:: WHAT THE TASK REQUIRES ::
Retype all of the entries word for word.

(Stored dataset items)
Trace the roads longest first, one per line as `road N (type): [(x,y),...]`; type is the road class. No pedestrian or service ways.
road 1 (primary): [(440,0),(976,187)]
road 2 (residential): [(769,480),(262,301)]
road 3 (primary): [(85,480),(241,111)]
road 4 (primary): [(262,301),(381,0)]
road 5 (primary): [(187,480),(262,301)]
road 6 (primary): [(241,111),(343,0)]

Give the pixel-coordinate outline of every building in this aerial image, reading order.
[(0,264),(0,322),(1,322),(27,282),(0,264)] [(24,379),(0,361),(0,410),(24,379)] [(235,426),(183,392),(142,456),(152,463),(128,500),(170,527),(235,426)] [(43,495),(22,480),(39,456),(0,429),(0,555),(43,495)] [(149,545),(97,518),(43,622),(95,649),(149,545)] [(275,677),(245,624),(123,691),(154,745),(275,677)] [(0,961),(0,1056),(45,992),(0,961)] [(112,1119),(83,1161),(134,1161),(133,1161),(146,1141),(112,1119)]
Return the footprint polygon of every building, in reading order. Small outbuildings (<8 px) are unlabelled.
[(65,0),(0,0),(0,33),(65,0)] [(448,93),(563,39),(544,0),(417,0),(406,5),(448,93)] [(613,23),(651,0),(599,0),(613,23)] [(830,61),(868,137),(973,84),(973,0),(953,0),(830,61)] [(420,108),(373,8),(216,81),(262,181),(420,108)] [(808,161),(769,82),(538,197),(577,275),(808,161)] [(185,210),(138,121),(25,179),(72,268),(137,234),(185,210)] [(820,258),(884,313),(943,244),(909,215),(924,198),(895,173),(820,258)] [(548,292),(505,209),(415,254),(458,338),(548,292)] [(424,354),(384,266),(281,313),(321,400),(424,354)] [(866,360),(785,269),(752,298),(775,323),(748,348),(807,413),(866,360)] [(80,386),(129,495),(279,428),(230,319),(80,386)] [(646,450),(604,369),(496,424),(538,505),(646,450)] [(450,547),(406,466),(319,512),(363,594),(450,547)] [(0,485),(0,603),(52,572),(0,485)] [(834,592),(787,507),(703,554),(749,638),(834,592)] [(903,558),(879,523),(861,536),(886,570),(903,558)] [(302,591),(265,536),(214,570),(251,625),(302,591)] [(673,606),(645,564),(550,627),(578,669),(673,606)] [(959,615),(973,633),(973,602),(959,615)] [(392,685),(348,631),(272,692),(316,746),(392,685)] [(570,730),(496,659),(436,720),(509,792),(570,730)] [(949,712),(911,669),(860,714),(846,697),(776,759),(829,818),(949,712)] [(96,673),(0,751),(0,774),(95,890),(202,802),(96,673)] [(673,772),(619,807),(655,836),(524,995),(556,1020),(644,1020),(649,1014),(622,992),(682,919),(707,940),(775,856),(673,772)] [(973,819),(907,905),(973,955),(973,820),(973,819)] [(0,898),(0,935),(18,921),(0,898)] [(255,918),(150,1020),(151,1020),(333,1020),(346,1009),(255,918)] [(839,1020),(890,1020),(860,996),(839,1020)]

:: WRITTEN ANSWER ::
Trace the roads longest first, one per line as `road N (type): [(x,y),...]`; type is the road class. No pedestrian or service ways.
road 1 (primary): [(440,0),(976,187)]
road 2 (residential): [(769,480),(262,301)]
road 3 (primary): [(85,480),(241,111)]
road 4 (primary): [(262,301),(381,0)]
road 5 (primary): [(187,480),(262,301)]
road 6 (primary): [(241,111),(343,0)]

Give the pixel-coordinate outline of every building in this aerial image, reading order.
[(0,264),(0,322),(1,322),(27,282),(0,264)] [(24,379),(0,361),(0,410),(24,379)] [(235,426),(183,392),(142,456),(152,463),(128,500),(170,527),(235,426)] [(43,495),(22,480),(39,456),(0,429),(0,555),(43,495)] [(149,545),(97,518),(43,622),(95,649),(149,545)] [(275,677),(245,624),(123,691),(154,745),(275,677)] [(0,961),(0,1056),(45,992),(0,961)] [(112,1119),(83,1161),(134,1161),(133,1161),(146,1141),(112,1119)]
Return the footprint polygon of every building, in reading order. Small outbuildings (<8 px) are unlabelled.
[(65,0),(0,0),(0,33),(65,0)] [(448,93),(563,39),(544,0),(417,0),(406,5),(448,93)] [(613,23),(651,0),(599,0),(613,23)] [(830,61),(868,137),(973,84),(973,0),(953,0),(830,61)] [(420,108),(373,8),(216,81),(262,181),(420,108)] [(808,161),(769,82),(538,197),(577,275),(808,161)] [(185,210),(138,121),(25,179),(72,268),(137,234),(185,210)] [(820,258),(884,313),(943,244),(909,215),(924,198),(895,173),(820,258)] [(548,292),(505,209),(415,254),(458,338),(548,292)] [(424,354),(384,266),(281,313),(321,400),(424,354)] [(866,360),(785,269),(752,298),(775,323),(748,348),(807,413),(866,360)] [(80,386),(129,495),(279,428),(230,319),(80,386)] [(646,450),(604,369),(496,424),(538,505),(646,450)] [(450,547),(406,466),(319,512),(363,594),(450,547)] [(0,485),(0,603),(52,572),(0,485)] [(834,592),(787,507),(703,554),(749,638),(834,592)] [(903,558),(879,523),(861,536),(886,570),(903,558)] [(302,591),(265,536),(214,570),(251,625),(302,591)] [(673,606),(645,564),(550,627),(578,669),(673,606)] [(959,615),(973,633),(973,602),(959,615)] [(392,685),(348,631),(272,692),(316,746),(392,685)] [(570,730),(496,659),(436,720),(509,792),(570,730)] [(949,712),(911,669),(860,714),(846,697),(776,759),(829,818),(949,712)] [(96,673),(0,751),(0,774),(95,890),(202,802),(96,673)] [(673,772),(619,807),(655,836),(524,995),(556,1020),(644,1020),(649,1014),(622,992),(682,919),(707,940),(775,856),(673,772)] [(973,819),(907,905),(973,955),(973,820),(973,819)] [(0,898),(0,935),(18,921),(0,898)] [(255,918),(150,1020),(151,1020),(333,1020),(346,1009),(255,918)] [(839,1020),(890,1020),(860,996),(839,1020)]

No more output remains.